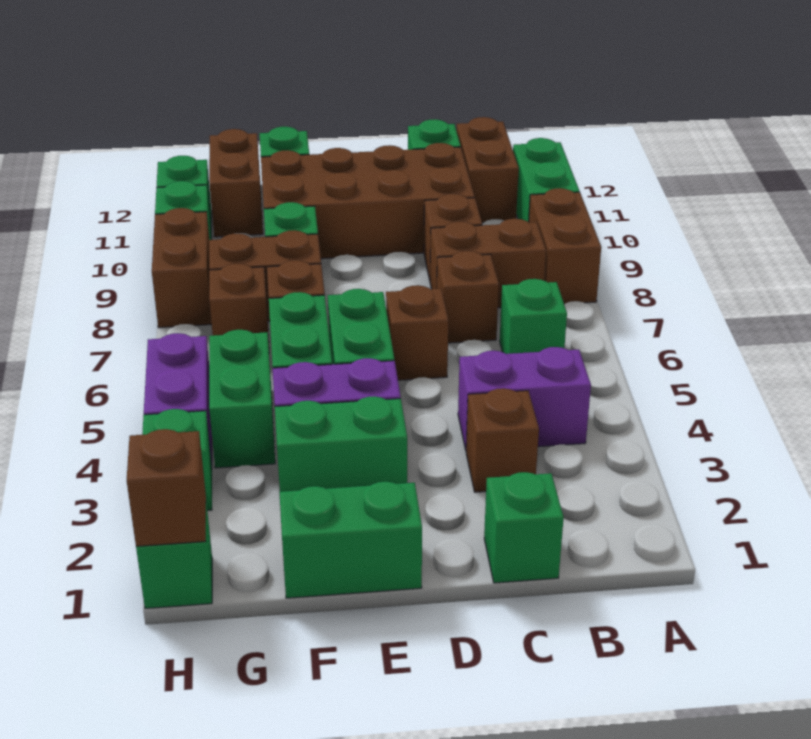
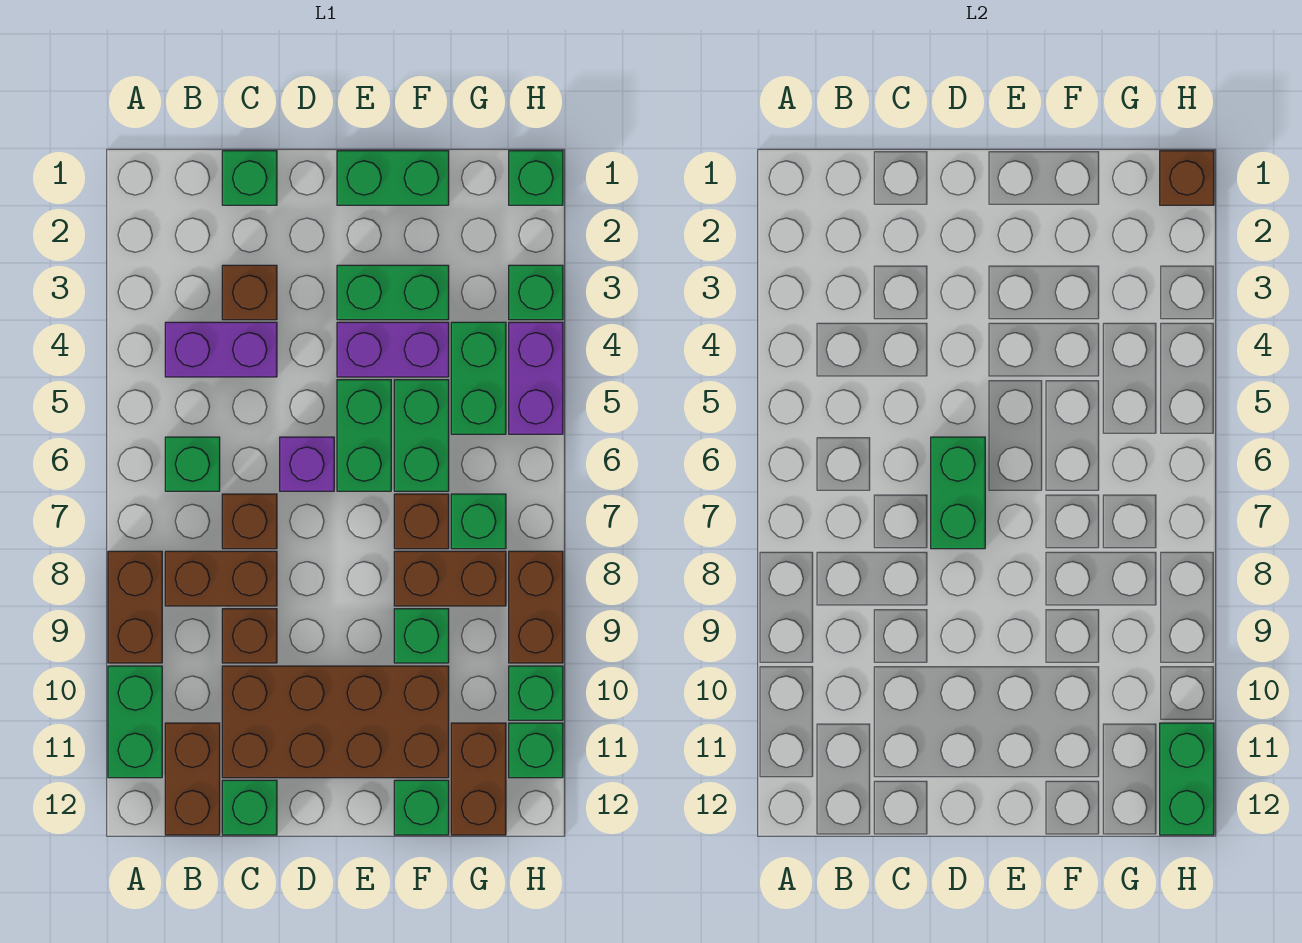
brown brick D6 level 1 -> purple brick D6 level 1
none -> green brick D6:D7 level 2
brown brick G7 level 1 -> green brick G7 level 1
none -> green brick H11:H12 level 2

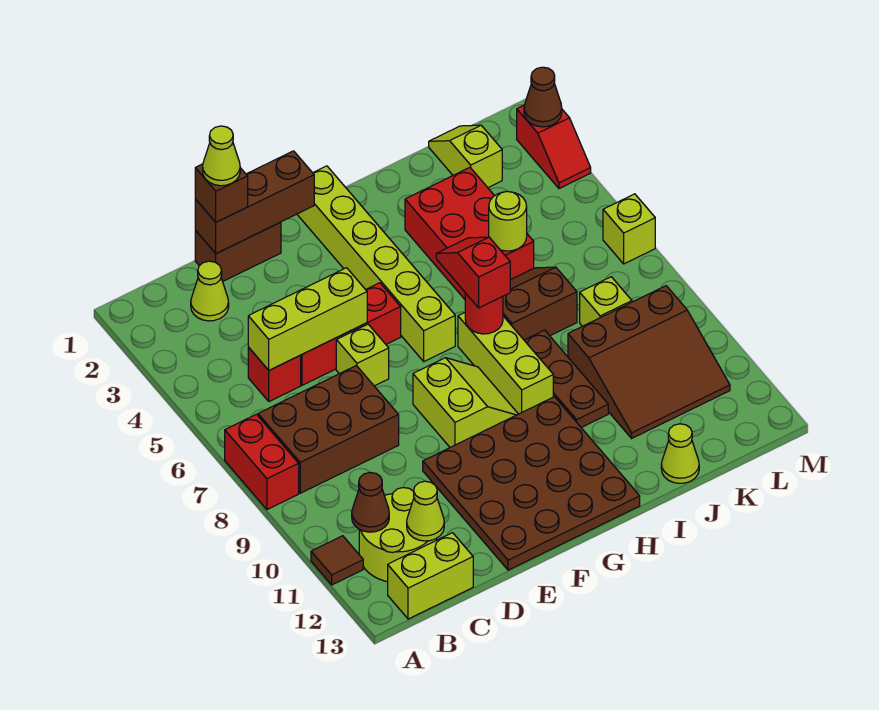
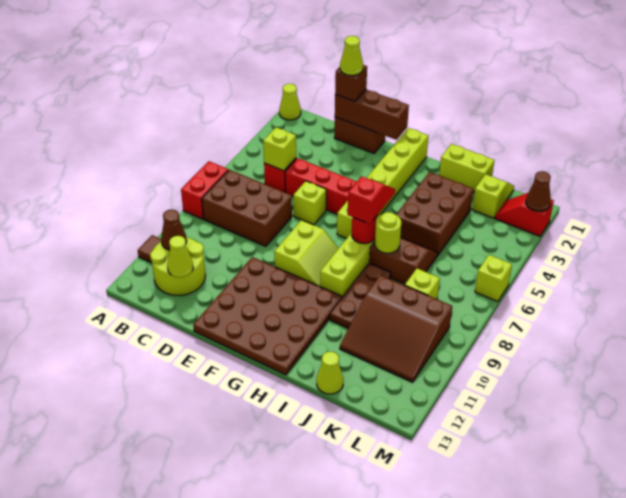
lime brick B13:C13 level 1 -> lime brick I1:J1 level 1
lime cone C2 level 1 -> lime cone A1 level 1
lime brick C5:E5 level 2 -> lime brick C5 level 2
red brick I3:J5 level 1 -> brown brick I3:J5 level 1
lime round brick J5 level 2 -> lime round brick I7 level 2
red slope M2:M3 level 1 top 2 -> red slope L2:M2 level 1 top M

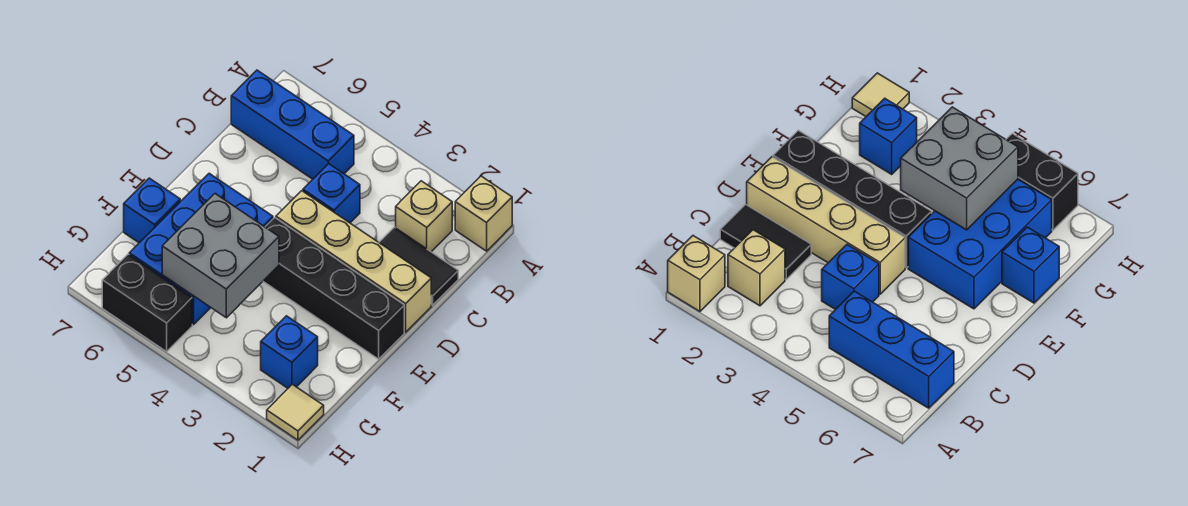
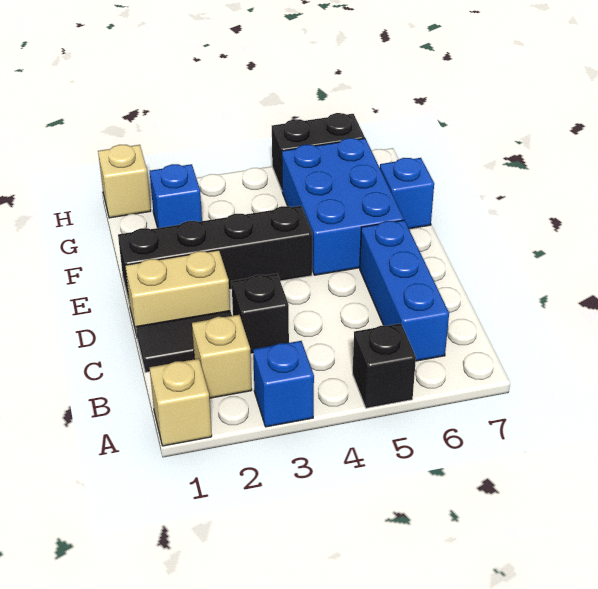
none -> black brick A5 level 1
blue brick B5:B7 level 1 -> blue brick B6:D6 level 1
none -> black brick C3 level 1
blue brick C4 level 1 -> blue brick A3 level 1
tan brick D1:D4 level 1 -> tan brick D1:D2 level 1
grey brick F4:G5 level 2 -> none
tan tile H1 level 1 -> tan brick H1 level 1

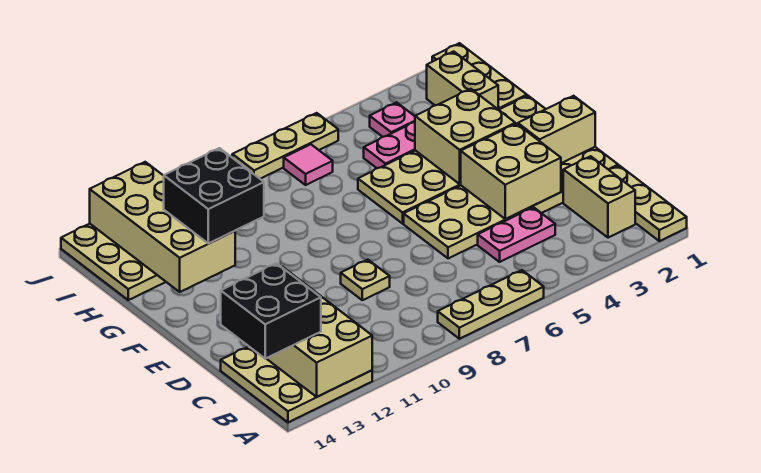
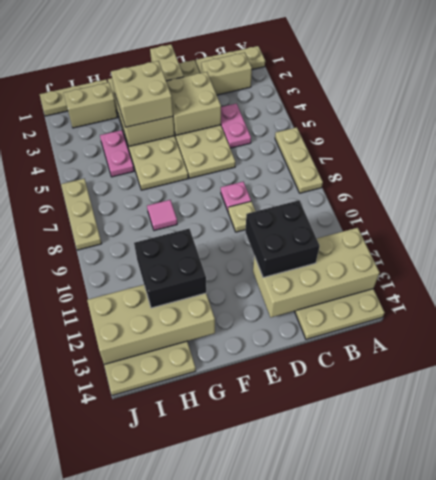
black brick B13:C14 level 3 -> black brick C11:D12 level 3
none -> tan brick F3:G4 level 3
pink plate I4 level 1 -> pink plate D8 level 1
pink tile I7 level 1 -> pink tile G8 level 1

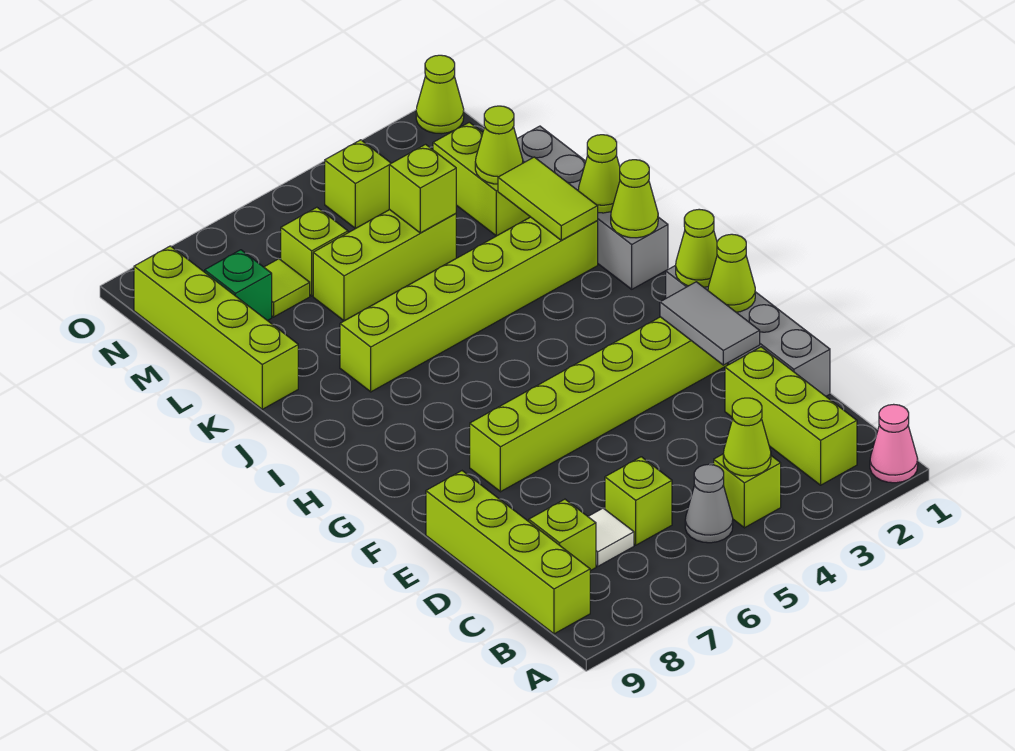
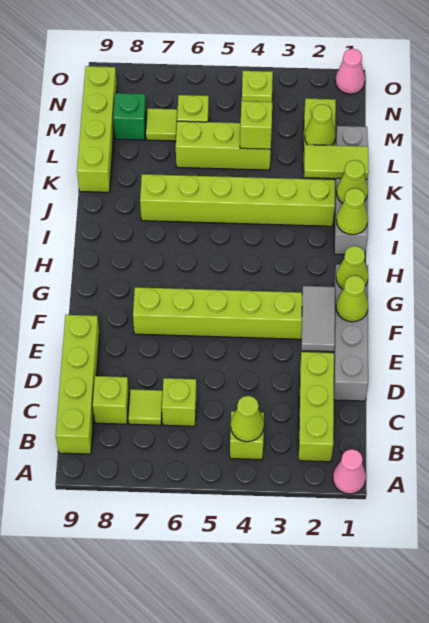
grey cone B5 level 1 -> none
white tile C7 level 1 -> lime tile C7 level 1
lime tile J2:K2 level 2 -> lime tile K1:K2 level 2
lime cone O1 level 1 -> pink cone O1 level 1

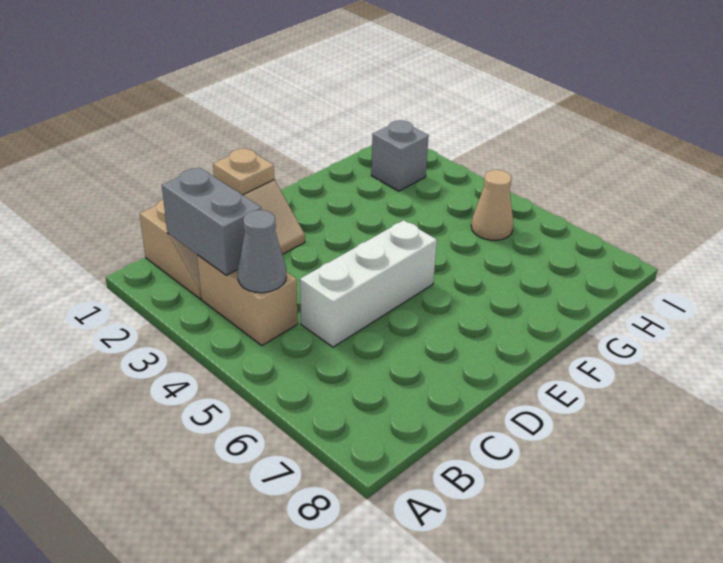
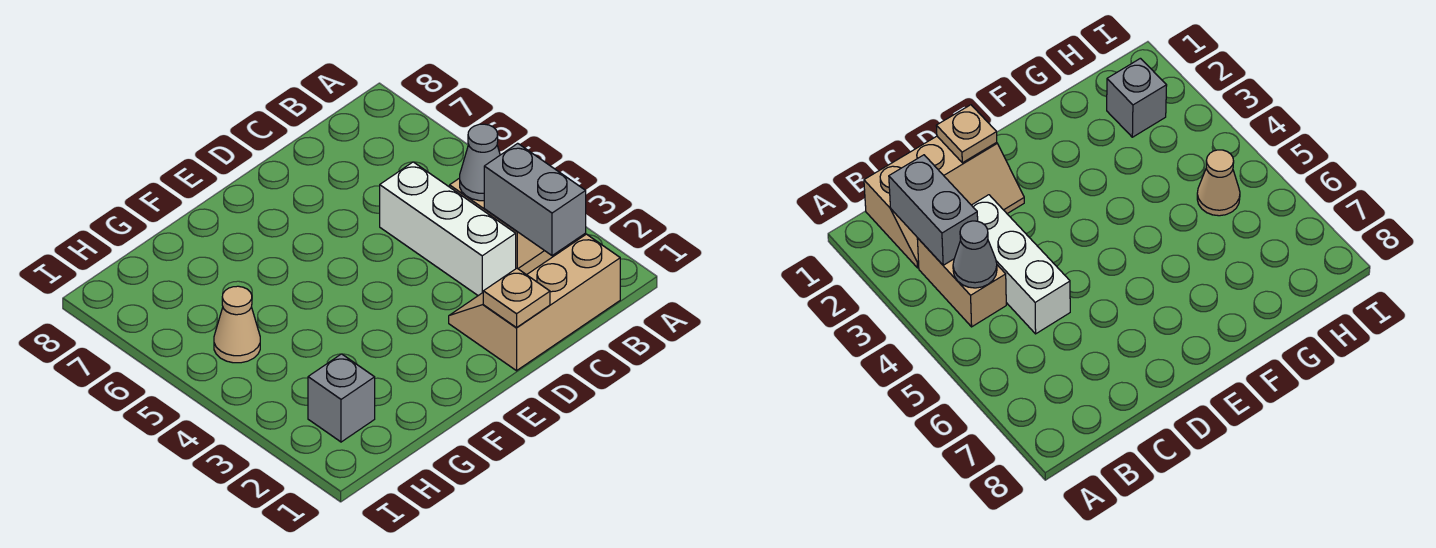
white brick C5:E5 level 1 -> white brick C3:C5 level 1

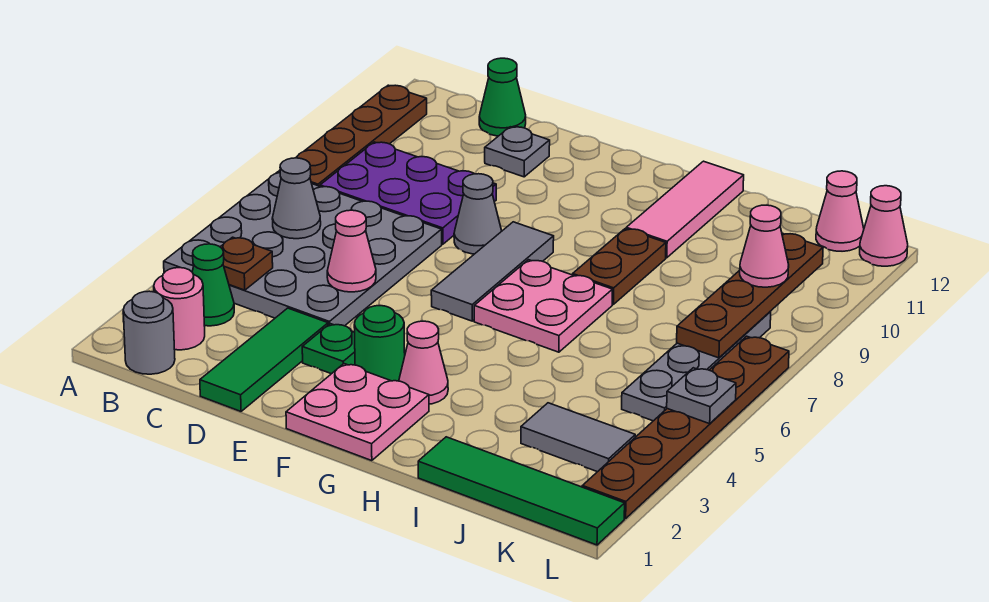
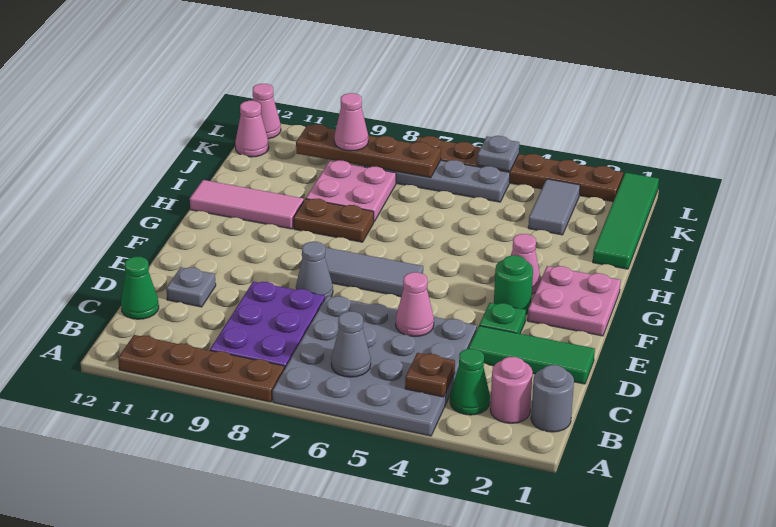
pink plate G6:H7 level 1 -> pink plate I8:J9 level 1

:::

▸ **What to do**:
Your answer should hold every record above, printed exactly and free of pictures.

▸ **Task output**:
brown brick D6 level 1 -> purple brick D6 level 1
none -> green brick D6:D7 level 2
brown brick G7 level 1 -> green brick G7 level 1
none -> green brick H11:H12 level 2

lime brick B13:C13 level 1 -> lime brick I1:J1 level 1
lime cone C2 level 1 -> lime cone A1 level 1
lime brick C5:E5 level 2 -> lime brick C5 level 2
red brick I3:J5 level 1 -> brown brick I3:J5 level 1
lime round brick J5 level 2 -> lime round brick I7 level 2
red slope M2:M3 level 1 top 2 -> red slope L2:M2 level 1 top M

none -> black brick A5 level 1
blue brick B5:B7 level 1 -> blue brick B6:D6 level 1
none -> black brick C3 level 1
blue brick C4 level 1 -> blue brick A3 level 1
tan brick D1:D4 level 1 -> tan brick D1:D2 level 1
grey brick F4:G5 level 2 -> none
tan tile H1 level 1 -> tan brick H1 level 1

black brick B13:C14 level 3 -> black brick C11:D12 level 3
none -> tan brick F3:G4 level 3
pink plate I4 level 1 -> pink plate D8 level 1
pink tile I7 level 1 -> pink tile G8 level 1

grey cone B5 level 1 -> none
white tile C7 level 1 -> lime tile C7 level 1
lime tile J2:K2 level 2 -> lime tile K1:K2 level 2
lime cone O1 level 1 -> pink cone O1 level 1

white brick C5:E5 level 1 -> white brick C3:C5 level 1

pink plate G6:H7 level 1 -> pink plate I8:J9 level 1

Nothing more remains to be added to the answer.